YOUR GOAL :: Return the full set of entries precisely. Do not carry over any pictures.

-------- SUPPLIED DATA

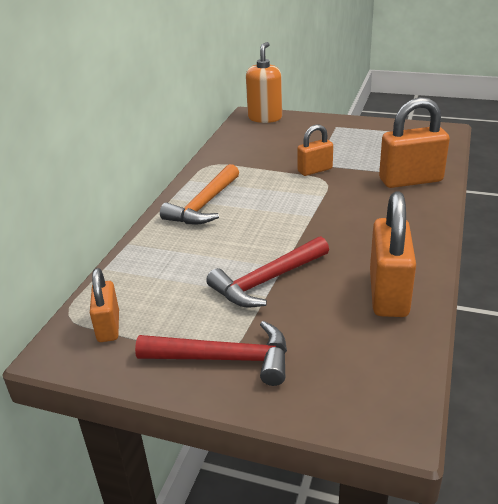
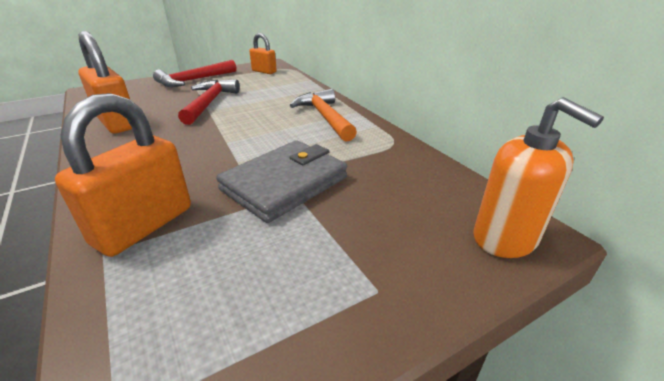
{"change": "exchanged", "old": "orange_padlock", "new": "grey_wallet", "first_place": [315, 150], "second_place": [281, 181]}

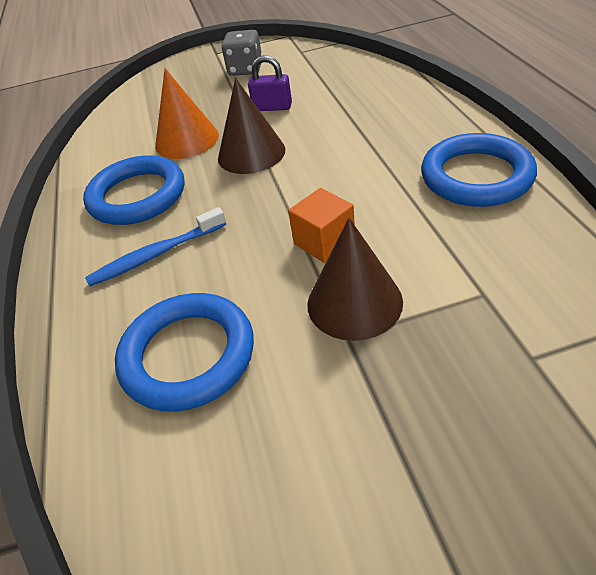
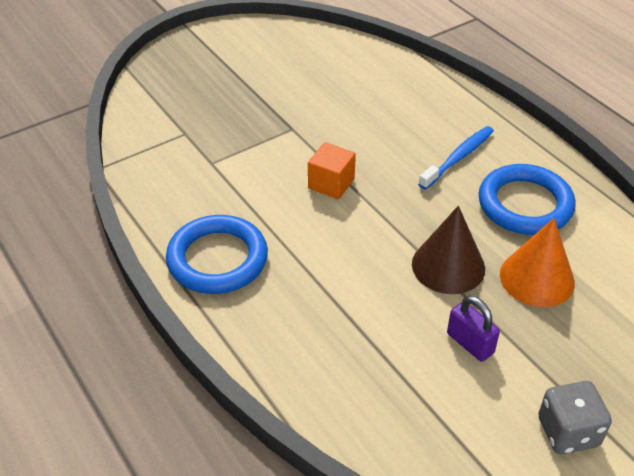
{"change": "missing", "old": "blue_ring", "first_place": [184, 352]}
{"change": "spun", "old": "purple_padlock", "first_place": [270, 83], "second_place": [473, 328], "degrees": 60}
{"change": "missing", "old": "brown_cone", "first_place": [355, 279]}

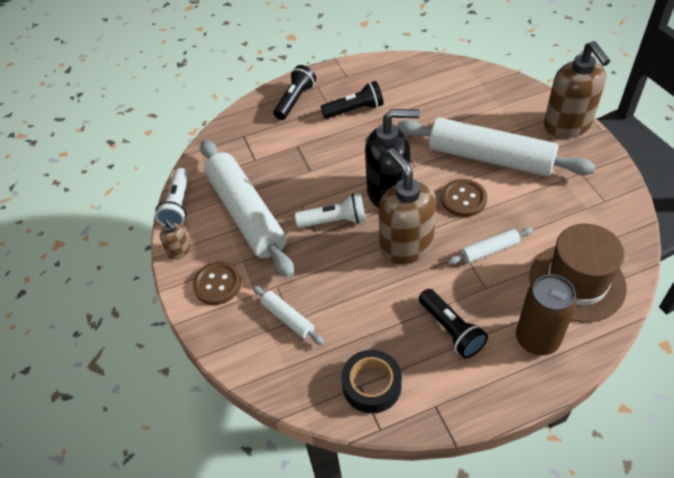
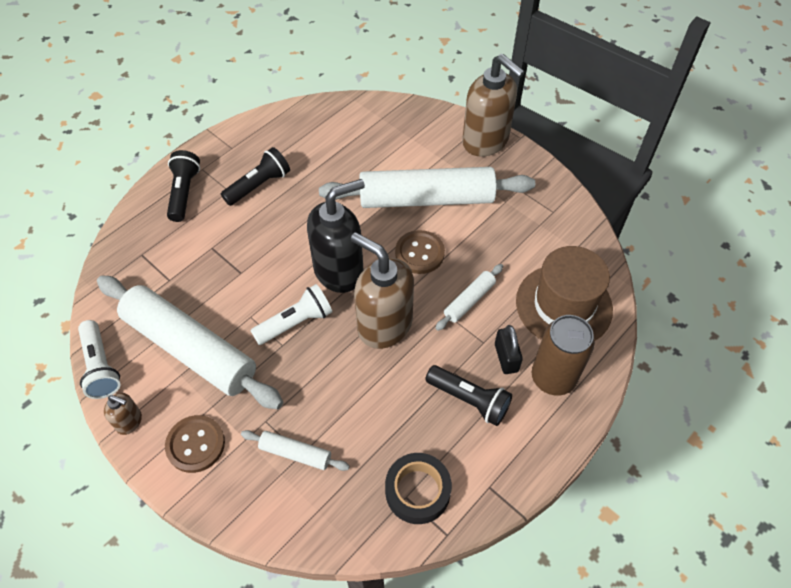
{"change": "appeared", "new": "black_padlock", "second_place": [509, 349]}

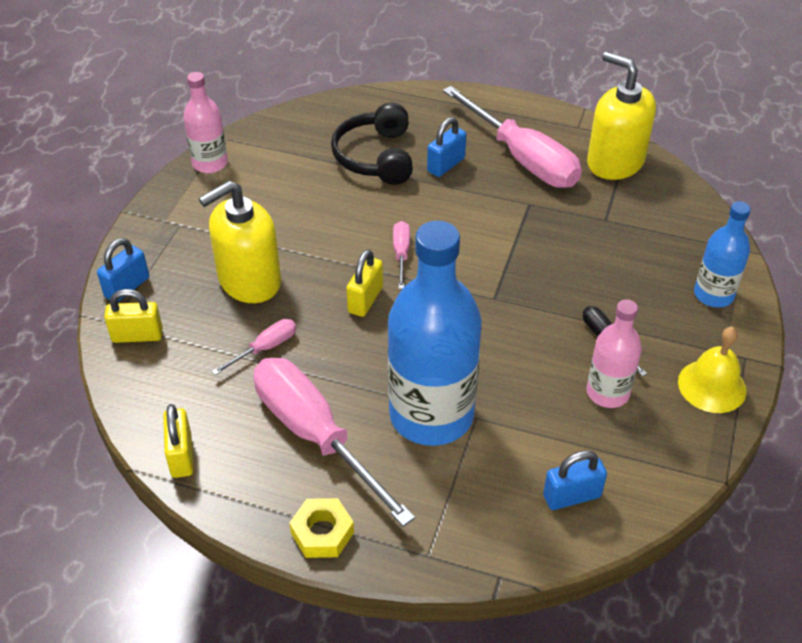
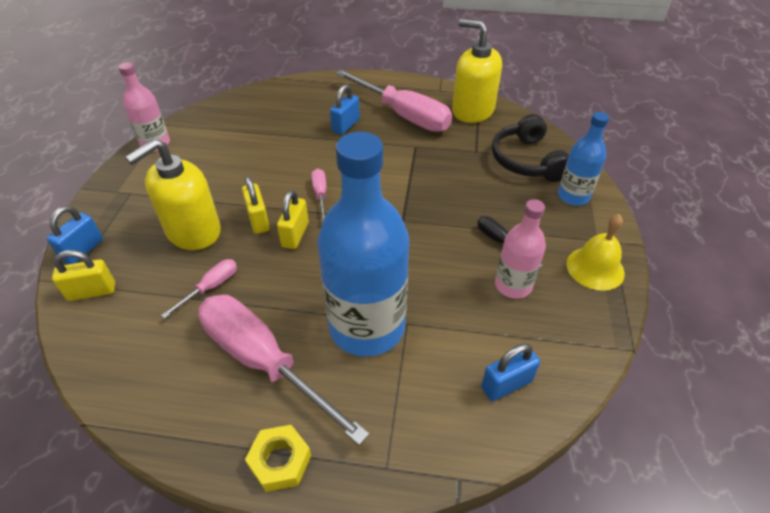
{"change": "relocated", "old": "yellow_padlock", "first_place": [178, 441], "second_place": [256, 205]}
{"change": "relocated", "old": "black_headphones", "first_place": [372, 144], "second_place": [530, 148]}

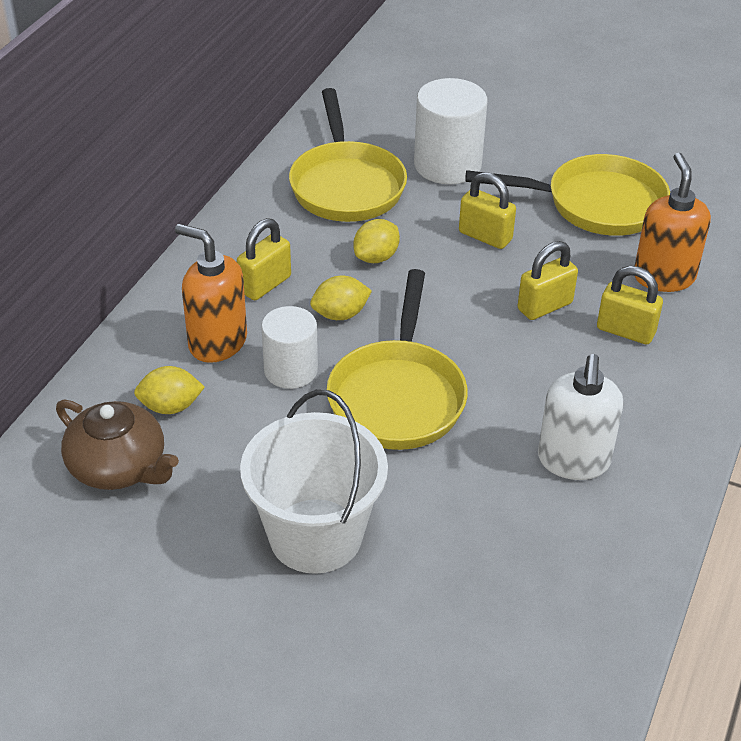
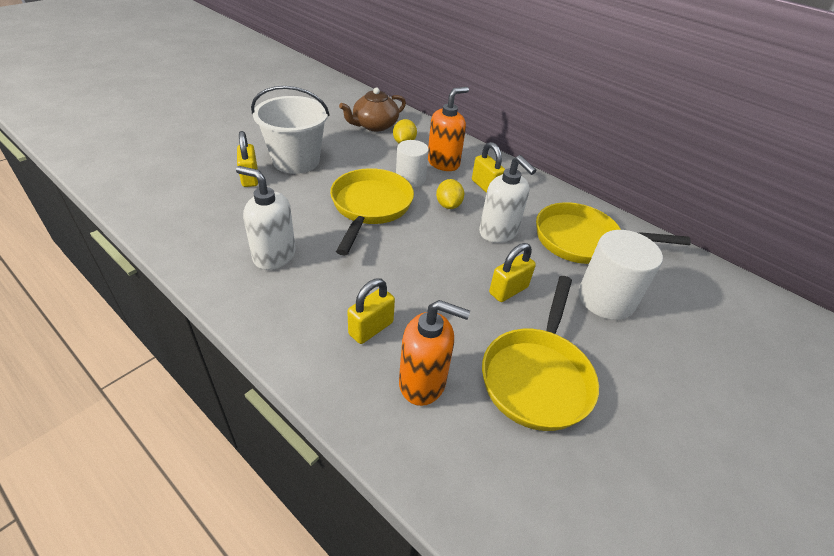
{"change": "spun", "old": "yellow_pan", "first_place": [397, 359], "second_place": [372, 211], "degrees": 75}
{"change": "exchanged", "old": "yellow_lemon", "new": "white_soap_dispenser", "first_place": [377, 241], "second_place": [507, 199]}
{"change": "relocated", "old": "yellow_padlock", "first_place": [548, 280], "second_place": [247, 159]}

----------------

COMPLETED TASK ::
{"change": "exchanged", "old": "orange_padlock", "new": "grey_wallet", "first_place": [315, 150], "second_place": [281, 181]}

{"change": "missing", "old": "blue_ring", "first_place": [184, 352]}
{"change": "spun", "old": "purple_padlock", "first_place": [270, 83], "second_place": [473, 328], "degrees": 60}
{"change": "missing", "old": "brown_cone", "first_place": [355, 279]}

{"change": "appeared", "new": "black_padlock", "second_place": [509, 349]}

{"change": "relocated", "old": "yellow_padlock", "first_place": [178, 441], "second_place": [256, 205]}
{"change": "relocated", "old": "black_headphones", "first_place": [372, 144], "second_place": [530, 148]}

{"change": "spun", "old": "yellow_pan", "first_place": [397, 359], "second_place": [372, 211], "degrees": 75}
{"change": "exchanged", "old": "yellow_lemon", "new": "white_soap_dispenser", "first_place": [377, 241], "second_place": [507, 199]}
{"change": "relocated", "old": "yellow_padlock", "first_place": [548, 280], "second_place": [247, 159]}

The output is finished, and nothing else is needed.